Your reproduction of the entries should be exact and should contain no pictures.

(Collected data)
=== Section Start ===

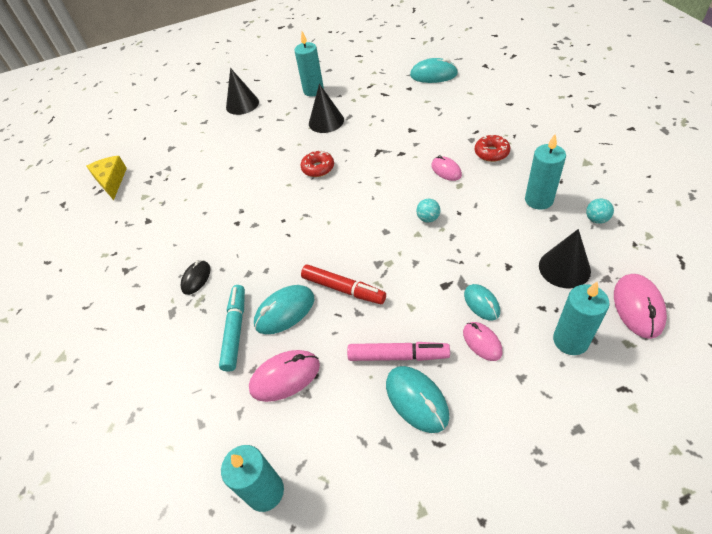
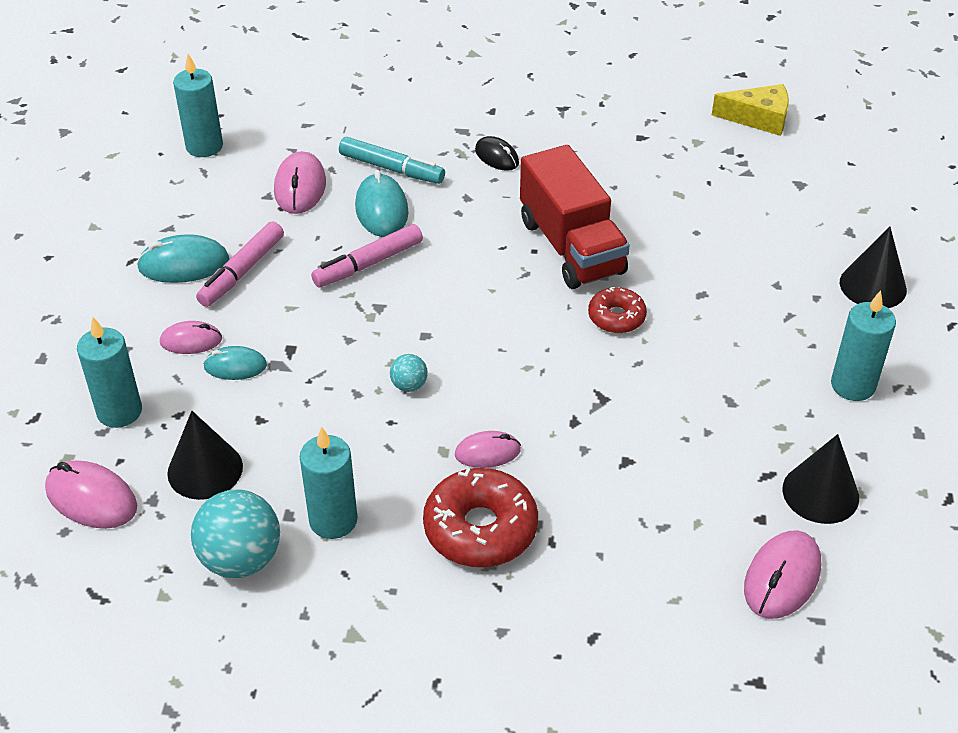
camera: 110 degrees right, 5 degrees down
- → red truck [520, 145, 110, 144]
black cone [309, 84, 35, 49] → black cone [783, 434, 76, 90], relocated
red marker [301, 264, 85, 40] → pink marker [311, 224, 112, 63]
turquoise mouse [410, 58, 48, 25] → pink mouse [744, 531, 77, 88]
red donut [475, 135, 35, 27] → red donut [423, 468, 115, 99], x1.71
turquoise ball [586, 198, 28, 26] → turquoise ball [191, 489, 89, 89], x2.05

=== Section End ===

» Output of the task
camera: 110 degrees right, 5 degrees down
- → red truck [520, 145, 110, 144]
black cone [309, 84, 35, 49] → black cone [783, 434, 76, 90], relocated
red marker [301, 264, 85, 40] → pink marker [311, 224, 112, 63]
turquoise mouse [410, 58, 48, 25] → pink mouse [744, 531, 77, 88]
red donut [475, 135, 35, 27] → red donut [423, 468, 115, 99], x1.71
turquoise ball [586, 198, 28, 26] → turquoise ball [191, 489, 89, 89], x2.05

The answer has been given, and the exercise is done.